The problem >> Look for the line that has "none -> white brick I8 level 1" in the material below; please repeat it and every line after it, exactly, up to and including the line that has "none -> orange cone H6 level 2", and nothing else.

Records supplied >>
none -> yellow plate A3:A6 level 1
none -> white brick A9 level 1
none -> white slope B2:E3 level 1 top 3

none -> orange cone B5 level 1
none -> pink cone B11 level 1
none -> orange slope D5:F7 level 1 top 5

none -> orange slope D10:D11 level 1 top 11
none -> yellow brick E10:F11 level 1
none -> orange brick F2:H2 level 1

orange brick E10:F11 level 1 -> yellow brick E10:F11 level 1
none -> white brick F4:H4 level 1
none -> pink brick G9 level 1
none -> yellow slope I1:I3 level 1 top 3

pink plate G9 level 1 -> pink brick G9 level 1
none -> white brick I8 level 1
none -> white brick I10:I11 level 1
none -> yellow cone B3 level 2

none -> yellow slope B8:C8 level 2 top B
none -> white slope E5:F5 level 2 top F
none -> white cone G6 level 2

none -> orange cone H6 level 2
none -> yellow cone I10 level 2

Task solution >>
none -> white brick I8 level 1
none -> white brick I10:I11 level 1
none -> yellow cone B3 level 2

none -> yellow slope B8:C8 level 2 top B
none -> white slope E5:F5 level 2 top F
none -> white cone G6 level 2

none -> orange cone H6 level 2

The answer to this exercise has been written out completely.